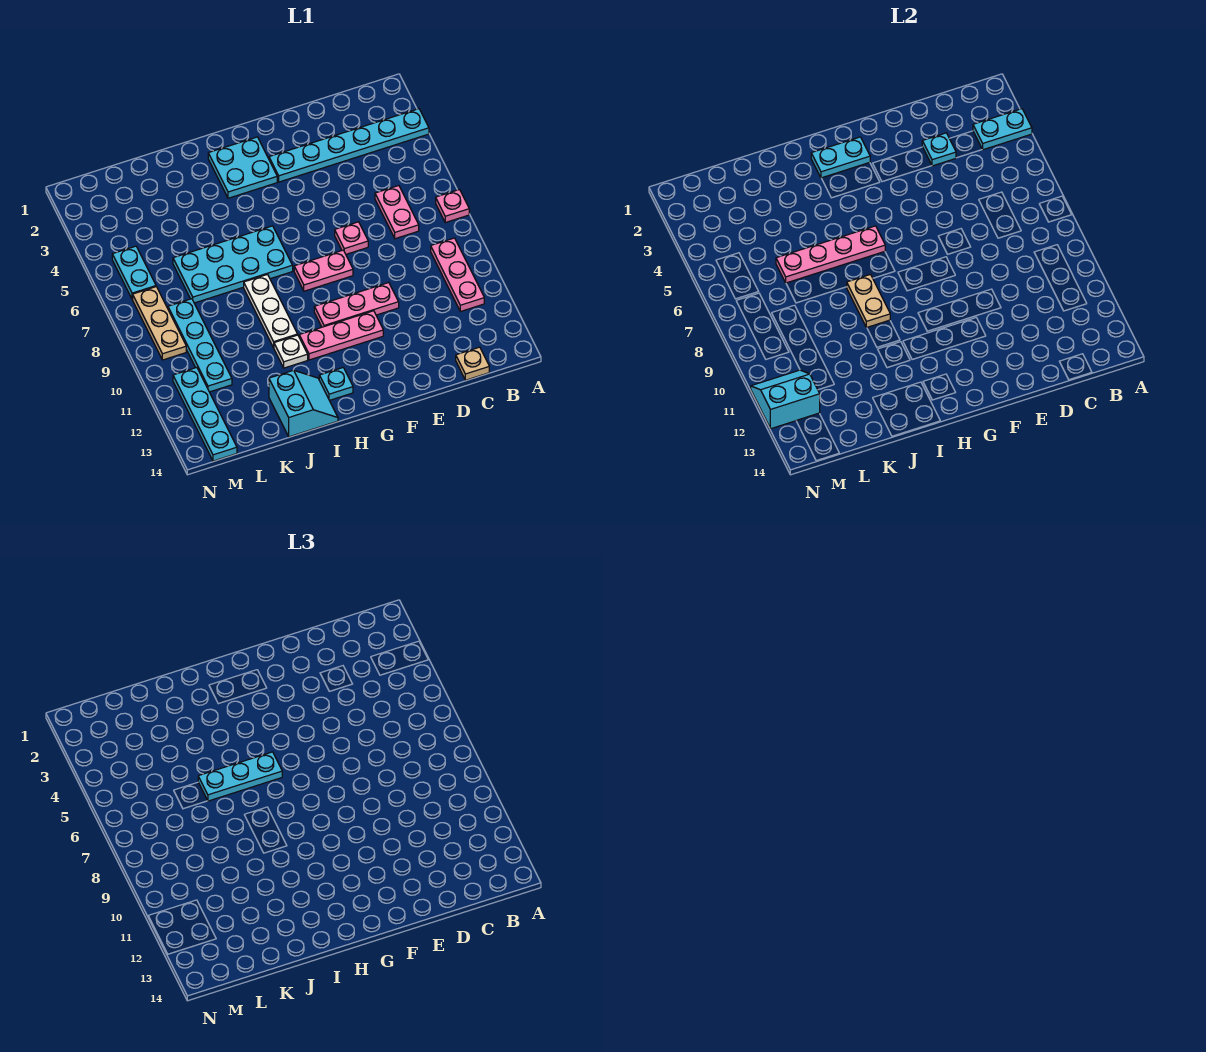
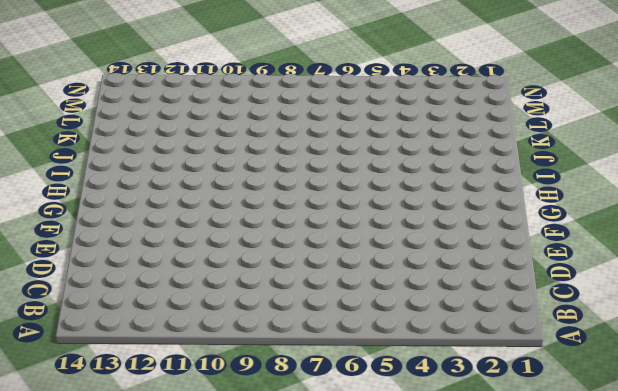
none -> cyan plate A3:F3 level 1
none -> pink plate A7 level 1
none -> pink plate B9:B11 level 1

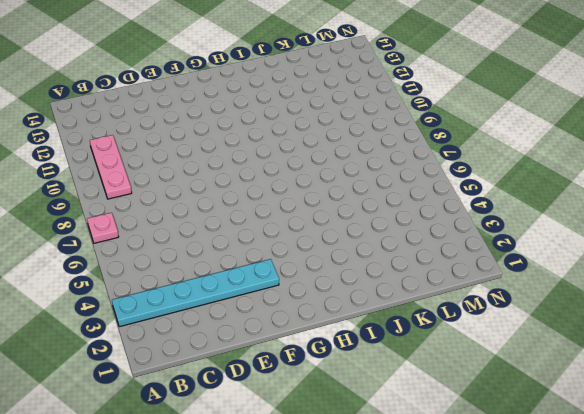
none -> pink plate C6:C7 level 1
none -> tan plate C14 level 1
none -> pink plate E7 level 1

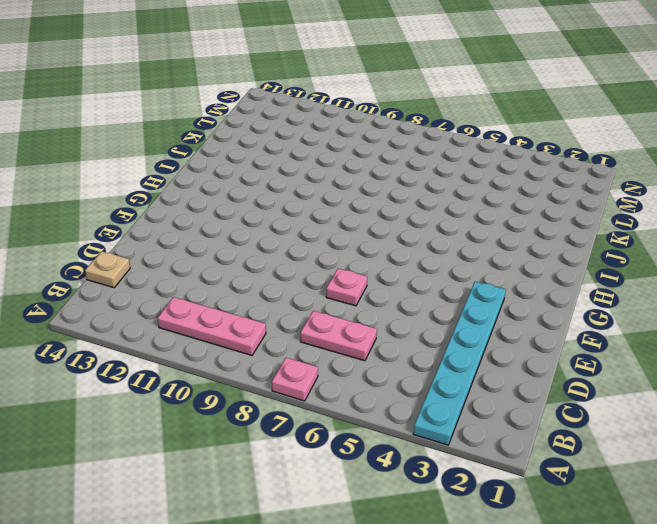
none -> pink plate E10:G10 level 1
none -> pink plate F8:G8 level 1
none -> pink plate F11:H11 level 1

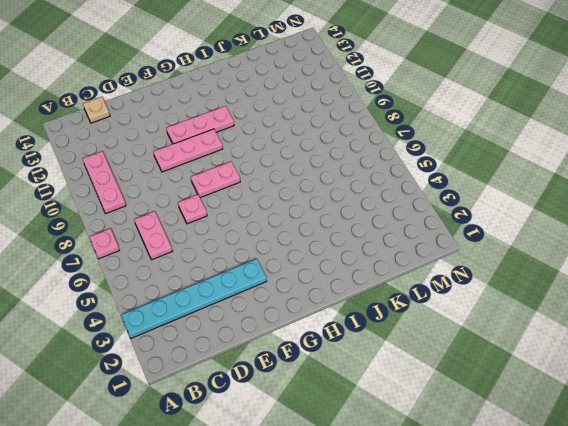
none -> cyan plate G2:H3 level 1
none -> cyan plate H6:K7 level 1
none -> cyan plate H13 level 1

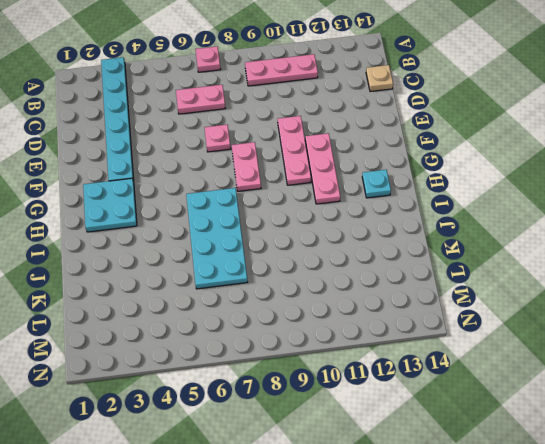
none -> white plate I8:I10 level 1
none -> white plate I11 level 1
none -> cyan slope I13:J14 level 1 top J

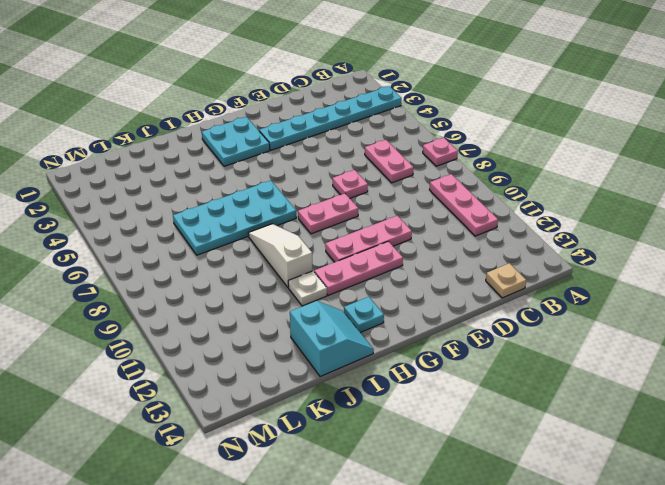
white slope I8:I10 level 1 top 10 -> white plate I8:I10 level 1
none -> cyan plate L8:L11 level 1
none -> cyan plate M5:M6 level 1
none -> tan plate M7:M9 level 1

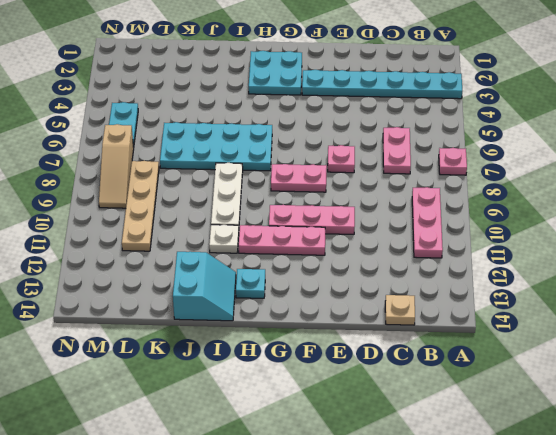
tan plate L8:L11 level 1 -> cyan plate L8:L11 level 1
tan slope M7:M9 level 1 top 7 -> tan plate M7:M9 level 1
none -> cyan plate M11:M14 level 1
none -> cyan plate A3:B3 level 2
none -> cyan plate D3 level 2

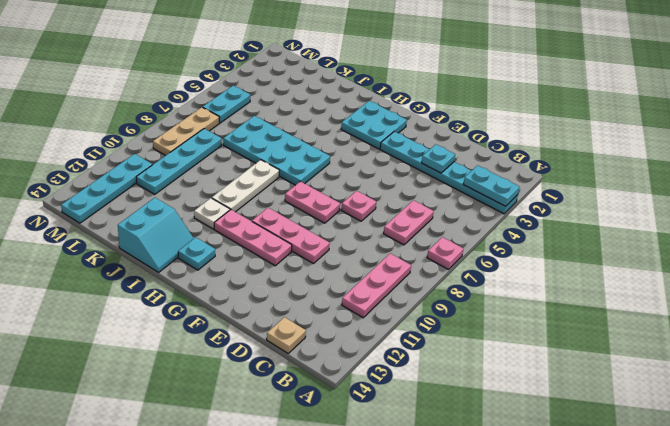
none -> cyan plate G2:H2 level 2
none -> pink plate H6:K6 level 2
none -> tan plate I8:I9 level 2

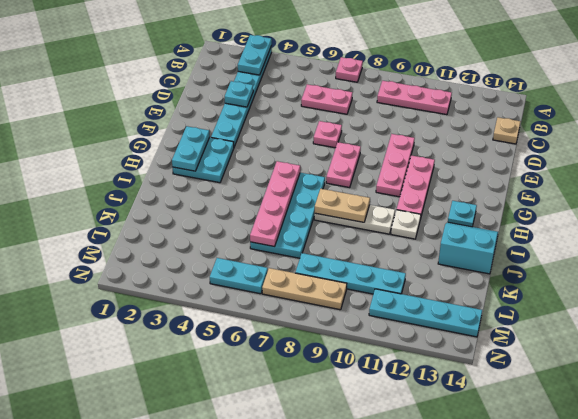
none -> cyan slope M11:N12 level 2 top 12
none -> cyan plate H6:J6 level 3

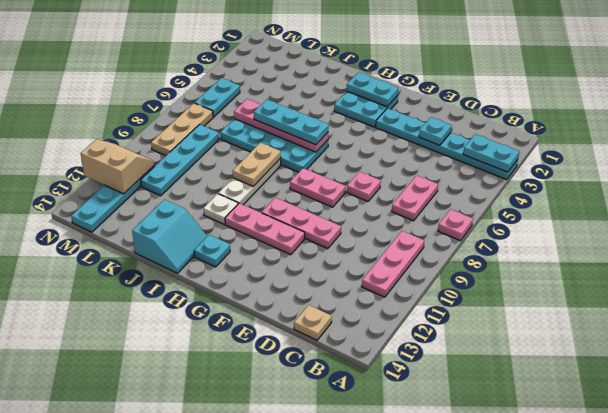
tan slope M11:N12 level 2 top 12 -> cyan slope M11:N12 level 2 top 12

■ What to work on:
Reprint the entries above exactly, images removed.

■ Task answer:
none -> cyan plate A3:F3 level 1
none -> pink plate A7 level 1
none -> pink plate B9:B11 level 1

none -> pink plate C6:C7 level 1
none -> tan plate C14 level 1
none -> pink plate E7 level 1

none -> pink plate E10:G10 level 1
none -> pink plate F8:G8 level 1
none -> pink plate F11:H11 level 1

none -> cyan plate G2:H3 level 1
none -> cyan plate H6:K7 level 1
none -> cyan plate H13 level 1

none -> white plate I8:I10 level 1
none -> white plate I11 level 1
none -> cyan slope I13:J14 level 1 top J

white slope I8:I10 level 1 top 10 -> white plate I8:I10 level 1
none -> cyan plate L8:L11 level 1
none -> cyan plate M5:M6 level 1
none -> tan plate M7:M9 level 1

tan plate L8:L11 level 1 -> cyan plate L8:L11 level 1
tan slope M7:M9 level 1 top 7 -> tan plate M7:M9 level 1
none -> cyan plate M11:M14 level 1
none -> cyan plate A3:B3 level 2
none -> cyan plate D3 level 2

none -> cyan plate G2:H2 level 2
none -> pink plate H6:K6 level 2
none -> tan plate I8:I9 level 2

none -> cyan slope M11:N12 level 2 top 12
none -> cyan plate H6:J6 level 3

tan slope M11:N12 level 2 top 12 -> cyan slope M11:N12 level 2 top 12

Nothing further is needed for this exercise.